## Prompt
Scan the entries below and give the number of lines containing "eraser", with no accompanying words.
Data excerpts Block Start
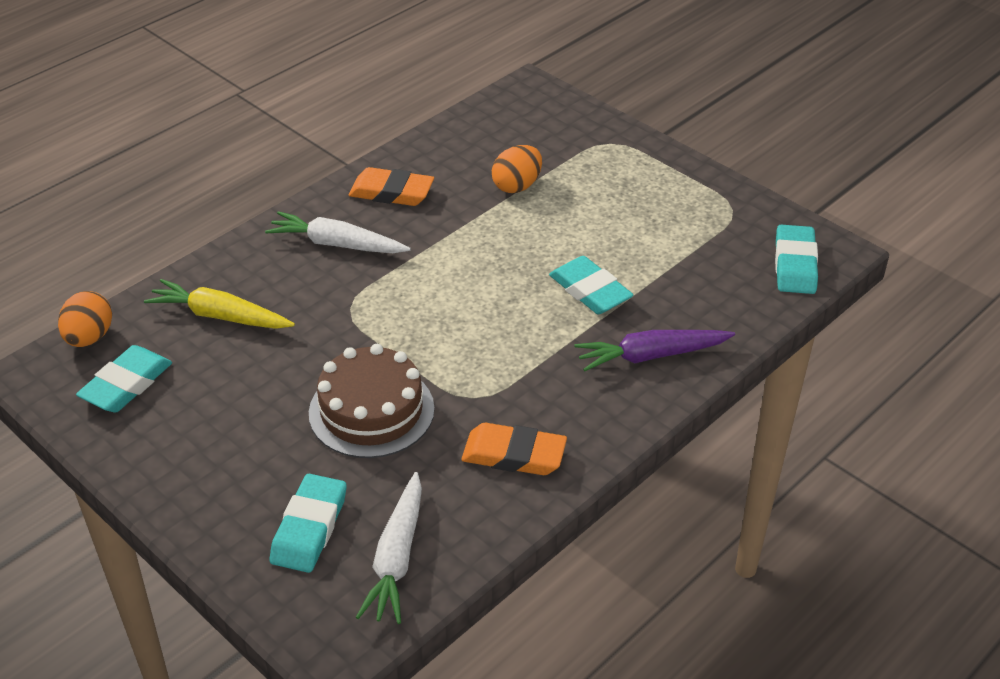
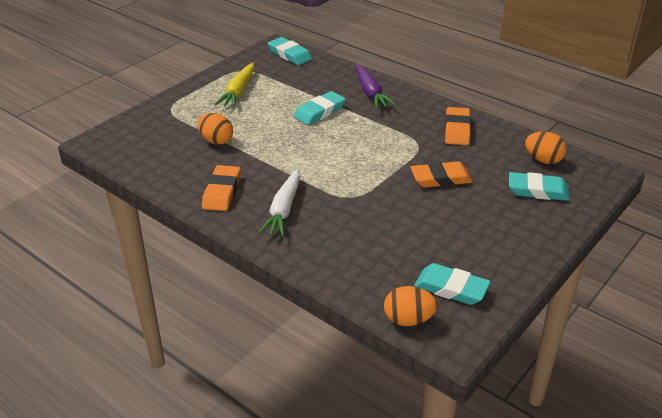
camera: 95 degrees left, 5 degrees down
(220, 316) = (370, 254): yellow carrot -> yellow carrot (238, 91)
(371, 411) = (441, 178): brown cake -> orange eraser
(396, 558) = (543, 160): white carrot -> orange egg
(795, 264) = (289, 54): turquoise eraser -> turquoise eraser turned 45 degrees clockwise

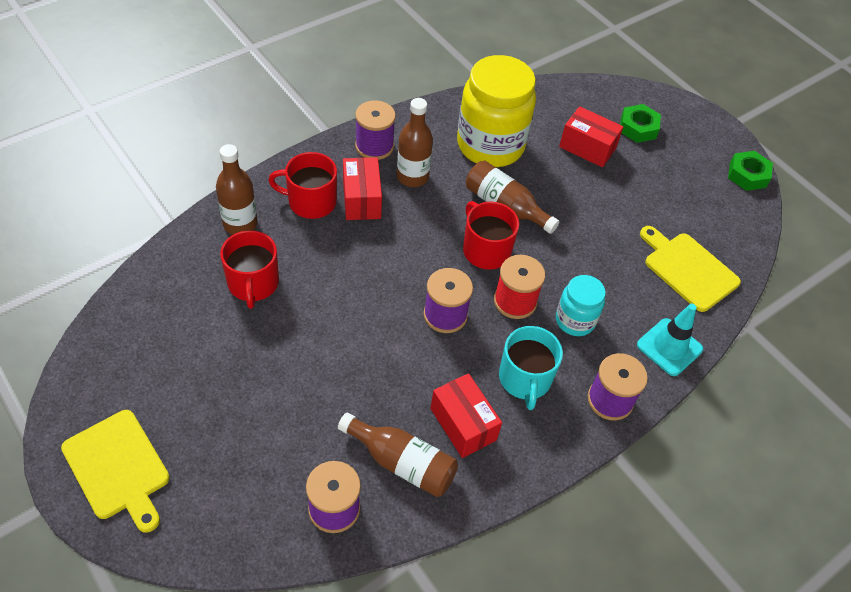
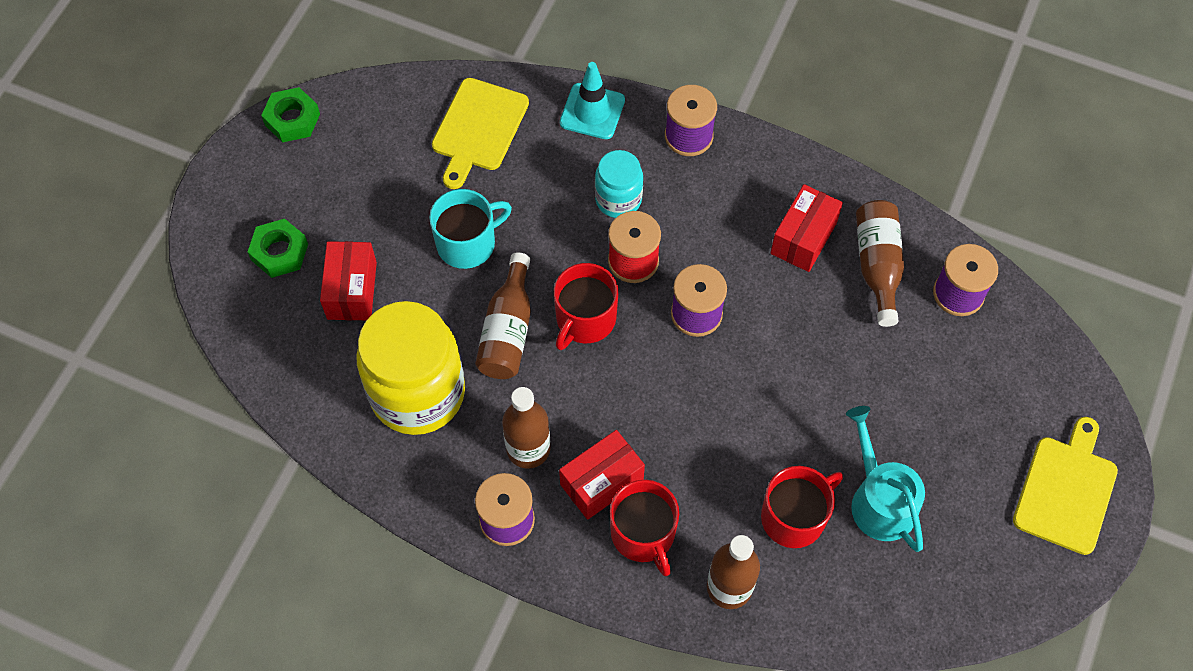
camera: 115 degrees left, 10 degrees up
(220, 339) = (879, 500): none -> turquoise watering can
(525, 379) = (718, 211): turquoise mug -> turquoise mug (467, 243)

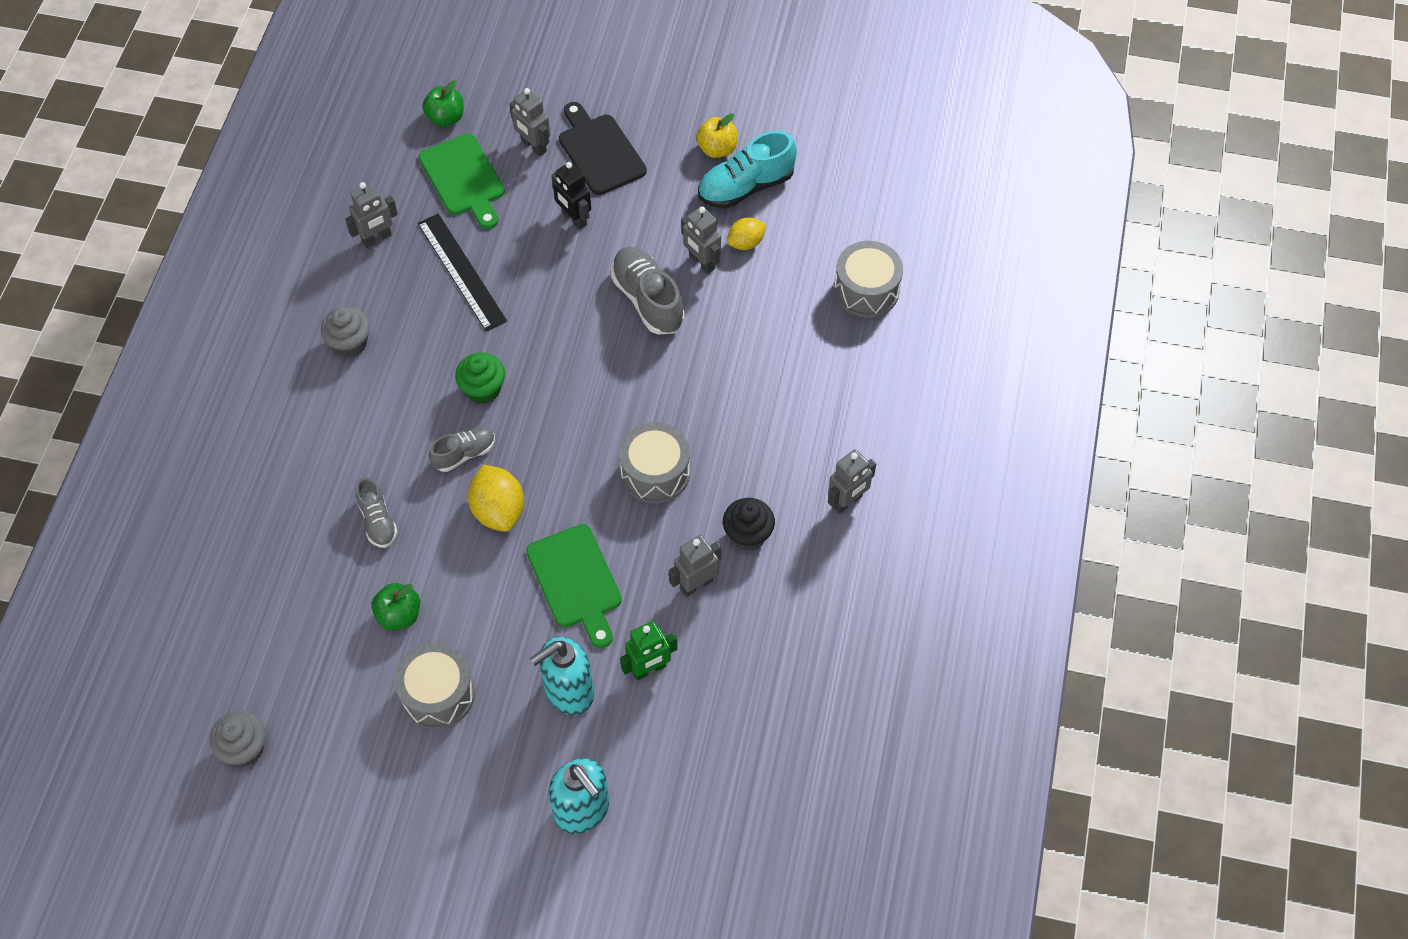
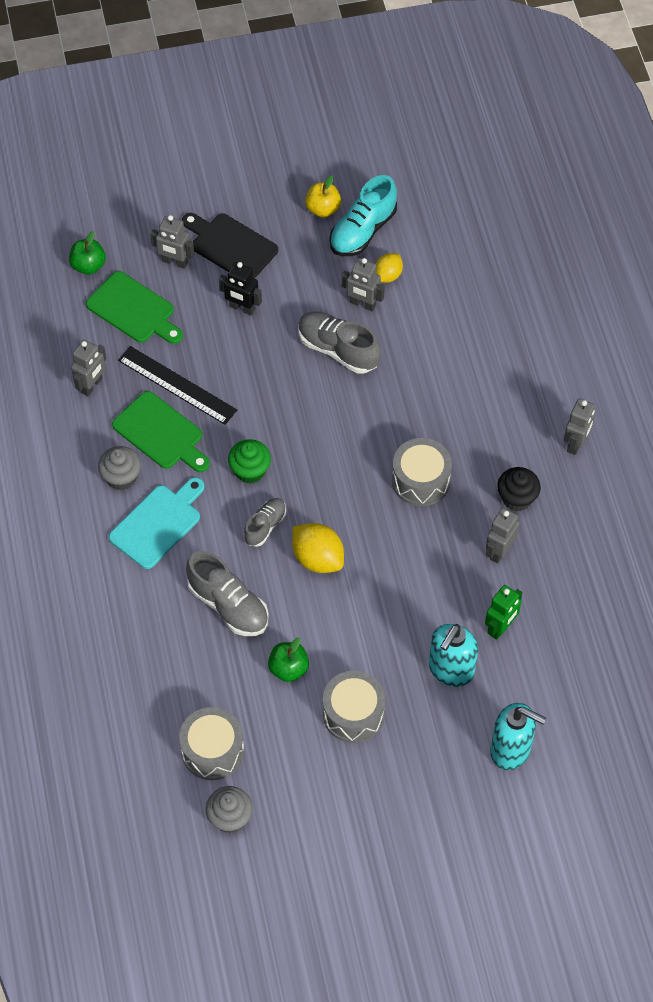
camera: 25 degrees left, 0 degrees up
(357, 406) = (158, 524): none -> turquoise cutting board
(377, 521) = (228, 605): grey shoe -> grey shoe, size x1.65
(576, 581) = (408, 586): green cutting board -> green cutting board (160, 433)
(866, 290) = (501, 277): grey drum -> grey drum (212, 750)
Data excerpts Block End
## Response box
2